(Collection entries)

..........

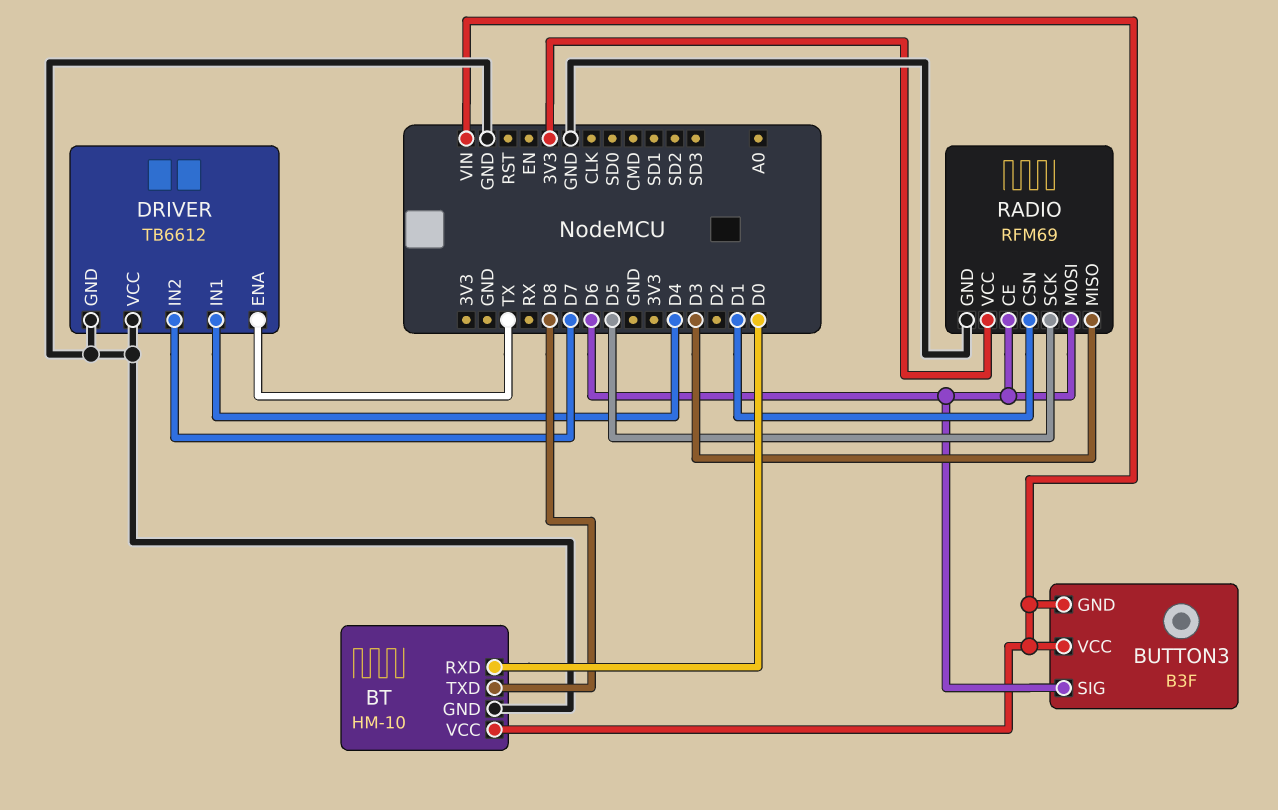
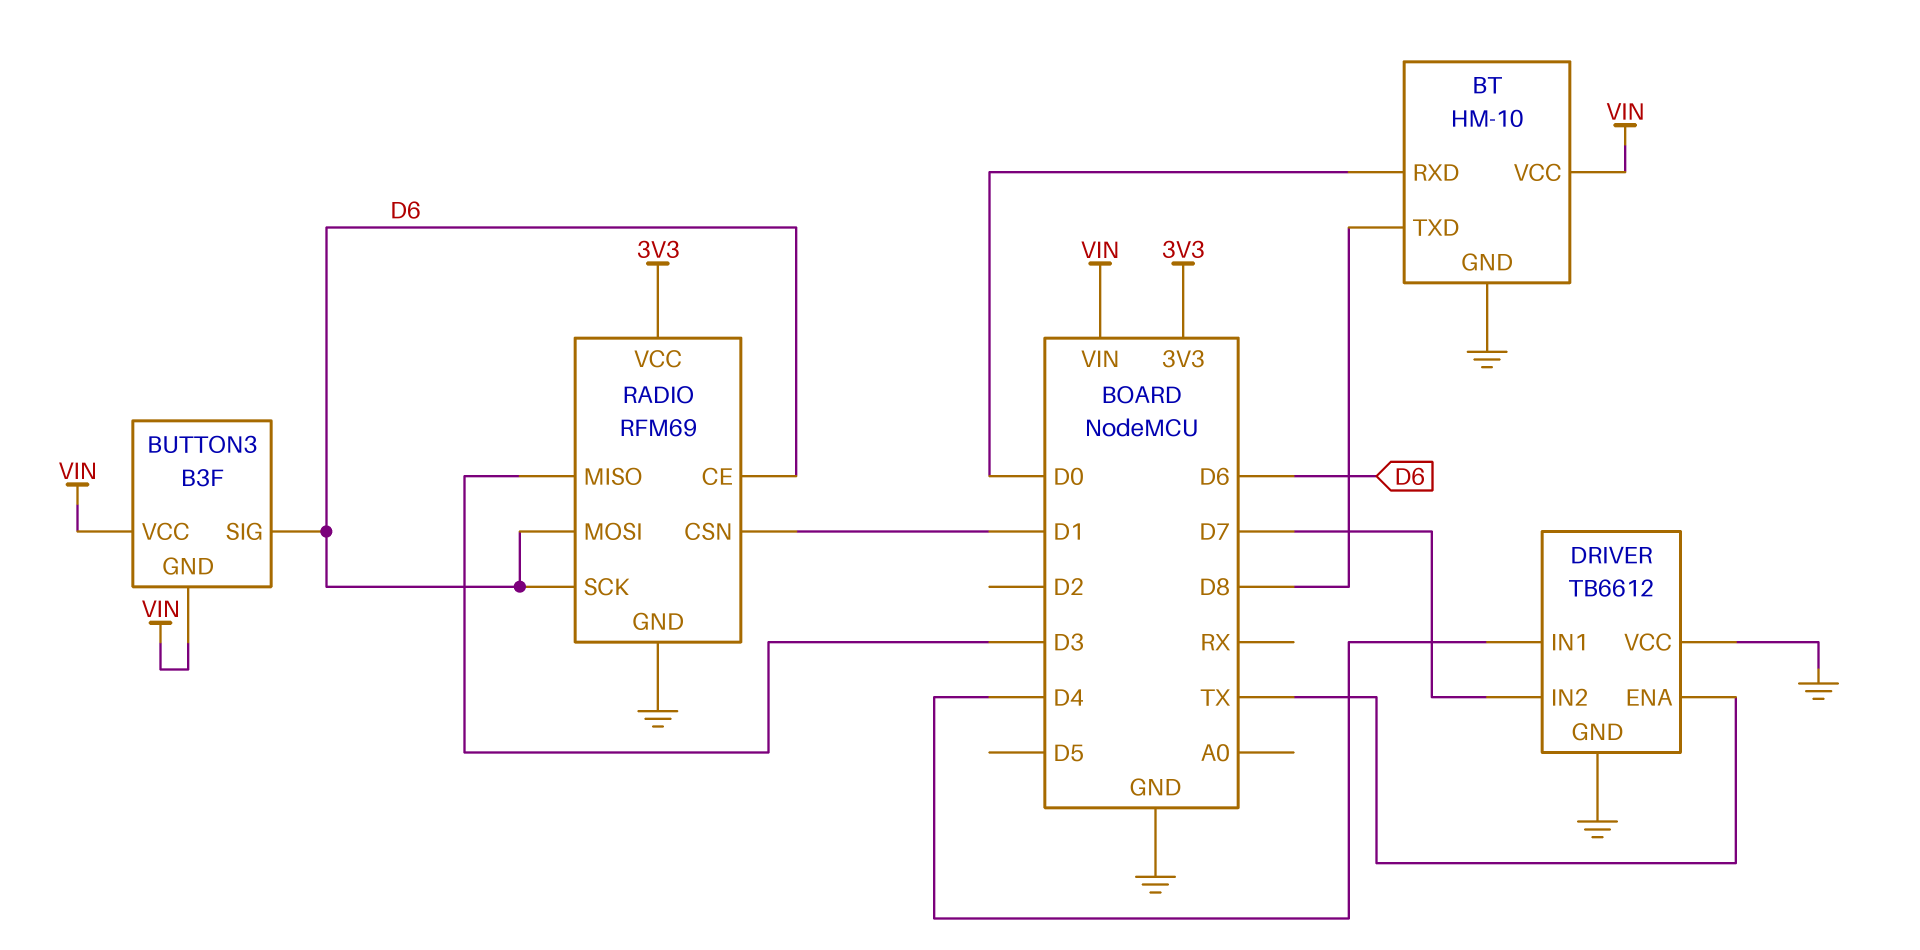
RADIO pin SCK: D5 -> D6

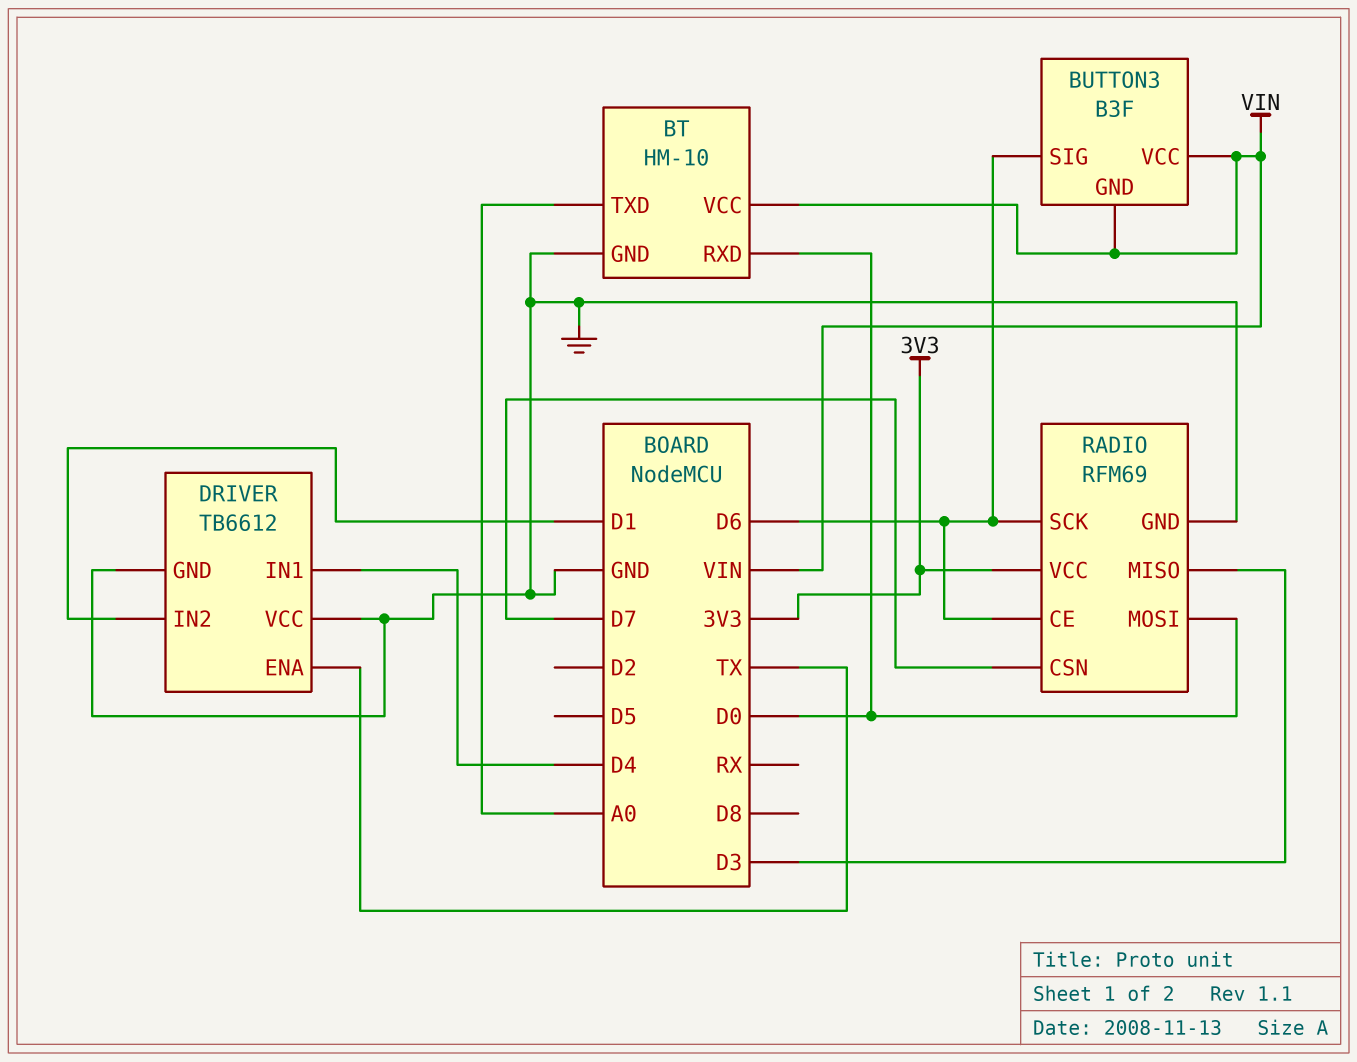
BT pin TXD: D8 -> A0
DRIVER pin IN2: D7 -> D1
RADIO pin CSN: D1 -> D7
RADIO pin MOSI: D6 -> D0

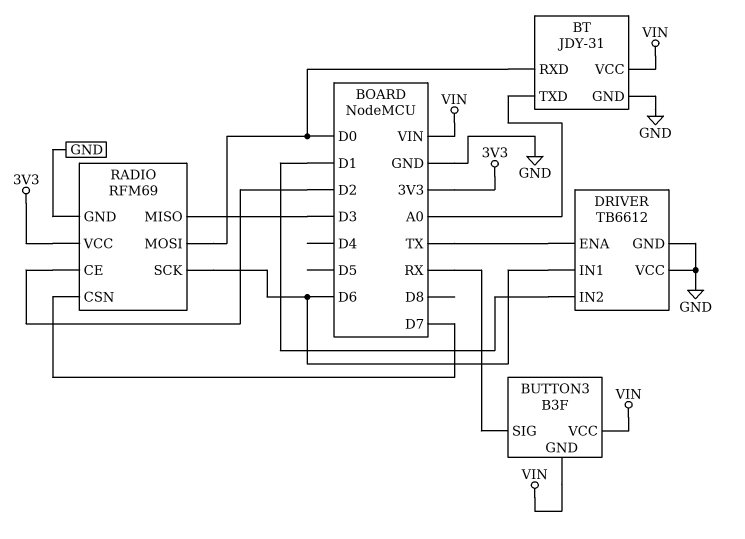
BT: HM-10 -> JDY-31
BUTTON3 pin SIG: D6 -> RX
DRIVER pin IN1: D4 -> D6
RADIO pin CE: D6 -> D2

..........

▸ **Aim of the task**: Give again, unchanged, only the lines from the line containing "DRIVER pin IN2: D7 -> D1" to the last line of the records above. Pictures do not belong in the copy.

▸ **Solution to this exercise**:
DRIVER pin IN2: D7 -> D1
RADIO pin CSN: D1 -> D7
RADIO pin MOSI: D6 -> D0

BT: HM-10 -> JDY-31
BUTTON3 pin SIG: D6 -> RX
DRIVER pin IN1: D4 -> D6
RADIO pin CE: D6 -> D2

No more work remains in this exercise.